Source data
# # # # # # #

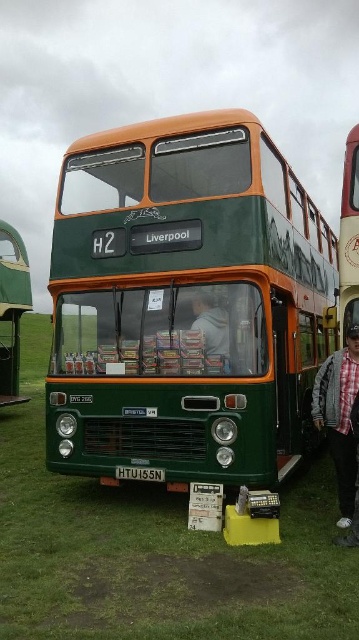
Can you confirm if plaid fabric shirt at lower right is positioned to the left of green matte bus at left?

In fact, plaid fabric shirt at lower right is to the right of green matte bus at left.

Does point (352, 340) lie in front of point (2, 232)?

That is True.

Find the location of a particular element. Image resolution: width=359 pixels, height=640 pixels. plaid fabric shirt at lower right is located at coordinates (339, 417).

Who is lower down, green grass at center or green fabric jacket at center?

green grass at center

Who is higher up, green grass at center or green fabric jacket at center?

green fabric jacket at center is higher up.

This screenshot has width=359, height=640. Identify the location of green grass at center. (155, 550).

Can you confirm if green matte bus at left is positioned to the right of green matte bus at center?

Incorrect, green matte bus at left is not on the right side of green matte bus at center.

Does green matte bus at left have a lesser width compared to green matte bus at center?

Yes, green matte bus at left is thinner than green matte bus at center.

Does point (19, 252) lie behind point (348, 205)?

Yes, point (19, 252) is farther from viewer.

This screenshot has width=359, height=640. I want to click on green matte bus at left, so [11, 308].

# # # # # # #

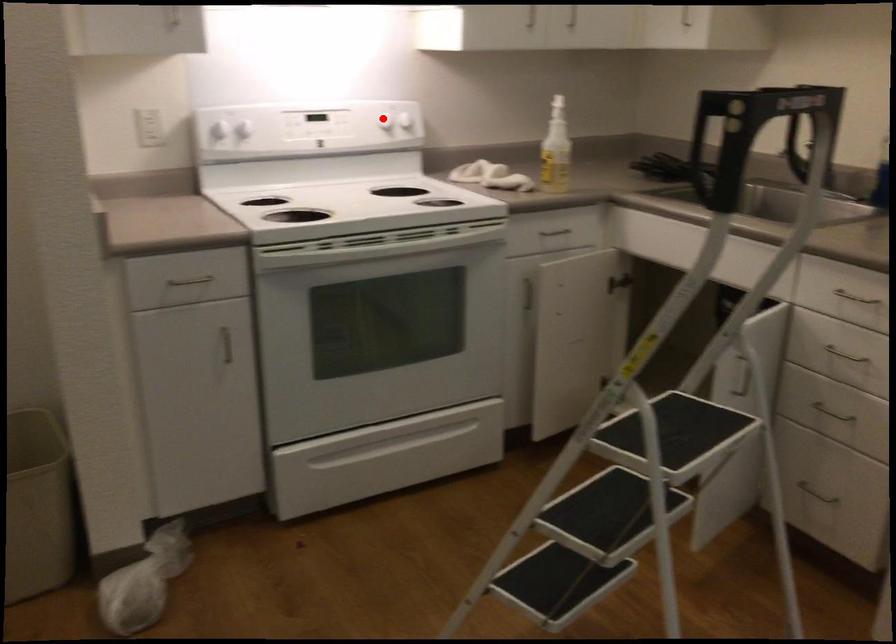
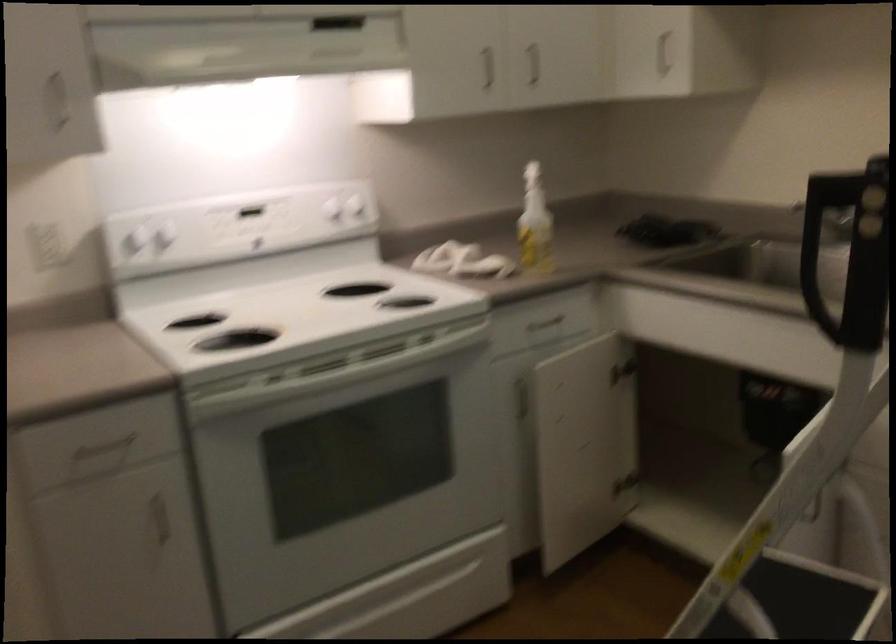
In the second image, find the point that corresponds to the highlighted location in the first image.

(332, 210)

# # # # # # #

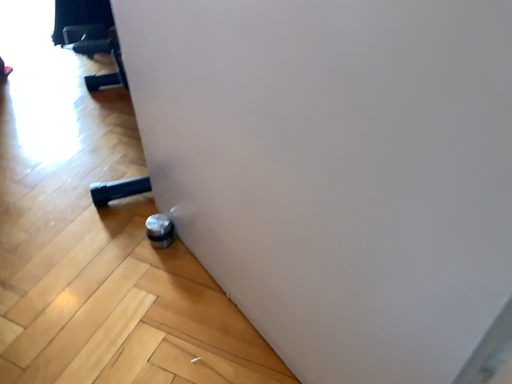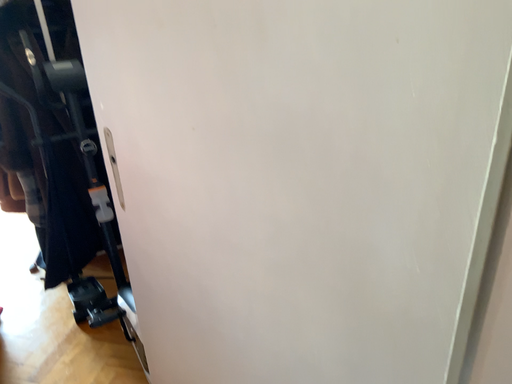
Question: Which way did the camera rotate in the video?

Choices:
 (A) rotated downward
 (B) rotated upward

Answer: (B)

# # # # # # #

Try it
In the part of the lines above that opens with the line containing "Can you confirm if plaid" and closes with the line containing "Find the location", substitute "checkered cotton shirt" for every occurrence of "plaid fabric shirt". Reproduce only that part, with everything else unchanged.

Solution for this problem
Can you confirm if checkered cotton shirt at lower right is positioned to the left of green matte bus at left?

In fact, checkered cotton shirt at lower right is to the right of green matte bus at left.

Does point (352, 340) lie in front of point (2, 232)?

That is True.

Find the location of a particular element. Image resolution: width=359 pixels, height=640 pixels. checkered cotton shirt at lower right is located at coordinates (339, 417).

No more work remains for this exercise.